**ASSIGNMENT**
Print out each record below, unaltered and complete, without its images.
================================
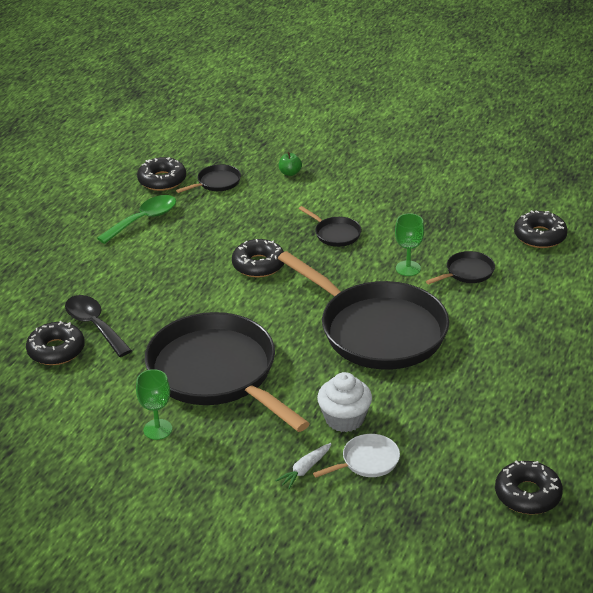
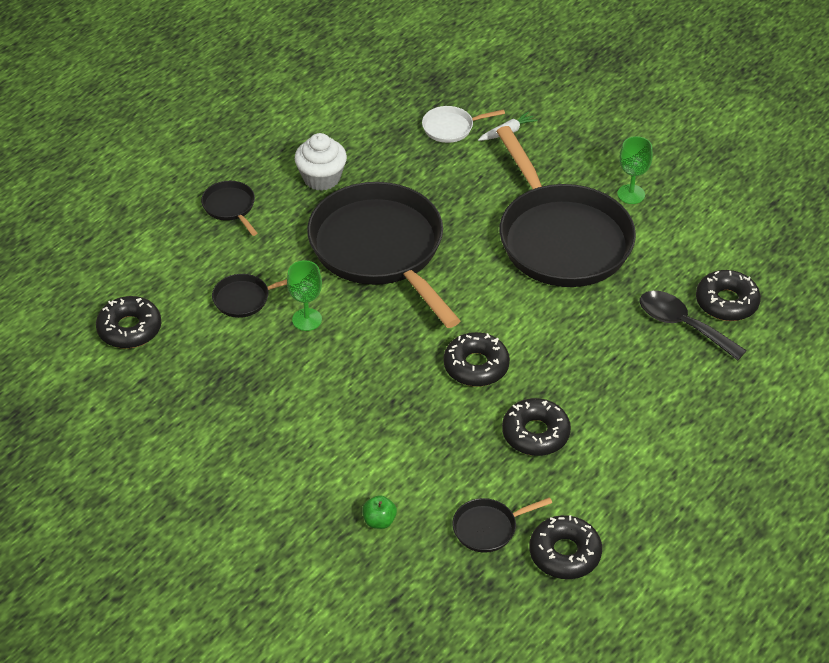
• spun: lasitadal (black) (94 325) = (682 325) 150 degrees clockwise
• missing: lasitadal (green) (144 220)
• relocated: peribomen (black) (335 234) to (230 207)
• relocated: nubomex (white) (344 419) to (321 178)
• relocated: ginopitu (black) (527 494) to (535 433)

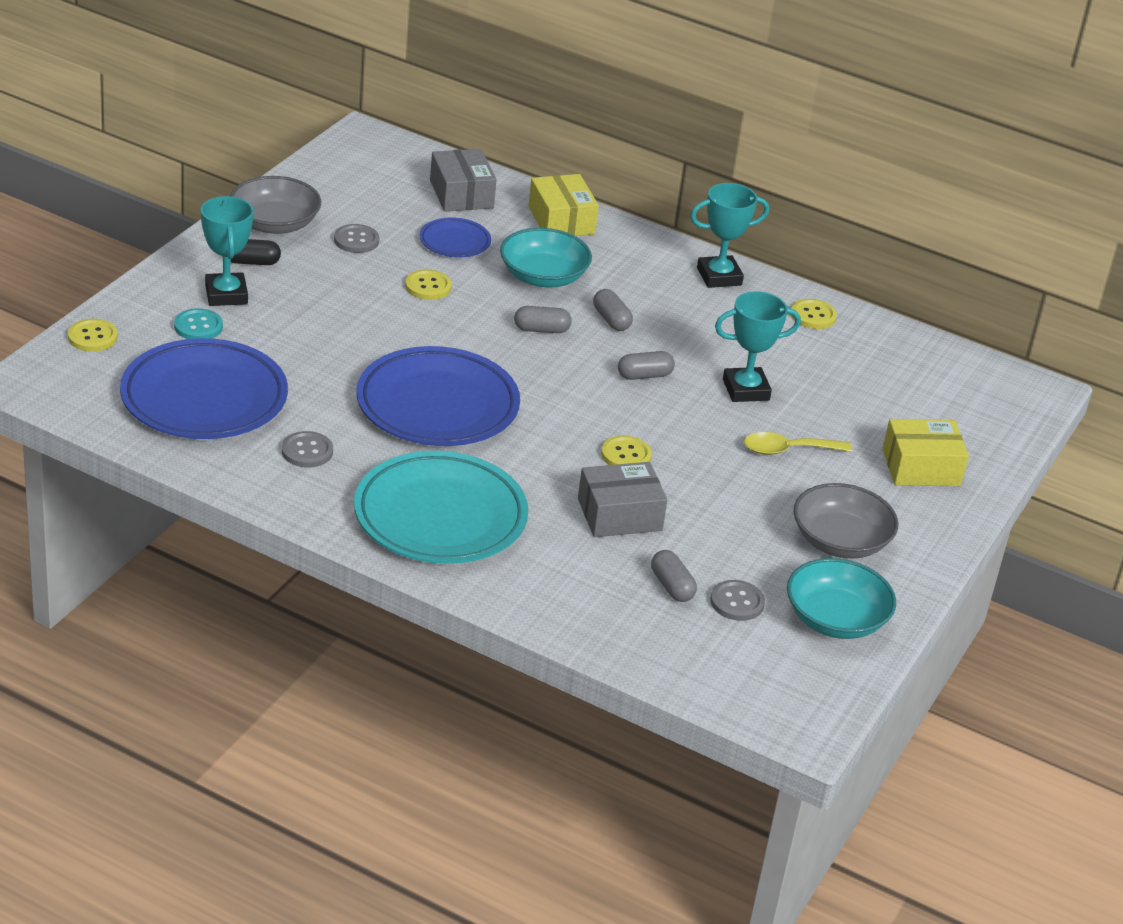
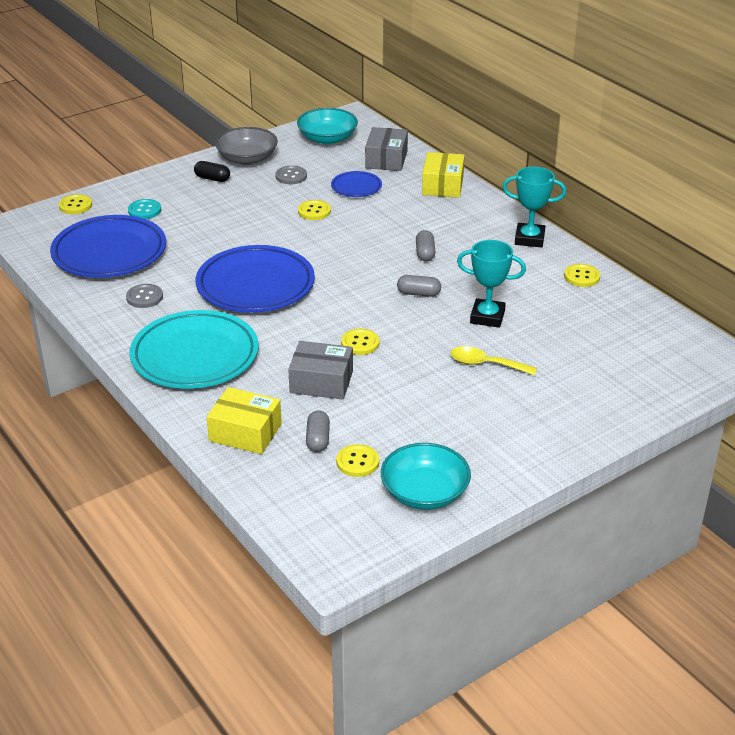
• missing:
================================
**SOLUTION TO THIS TASK**
• spun: lasitadal (black) (94 325) = (682 325) 150 degrees clockwise
• missing: lasitadal (green) (144 220)
• relocated: peribomen (black) (335 234) to (230 207)
• relocated: nubomex (white) (344 419) to (321 178)
• relocated: ginopitu (black) (527 494) to (535 433)

• missing:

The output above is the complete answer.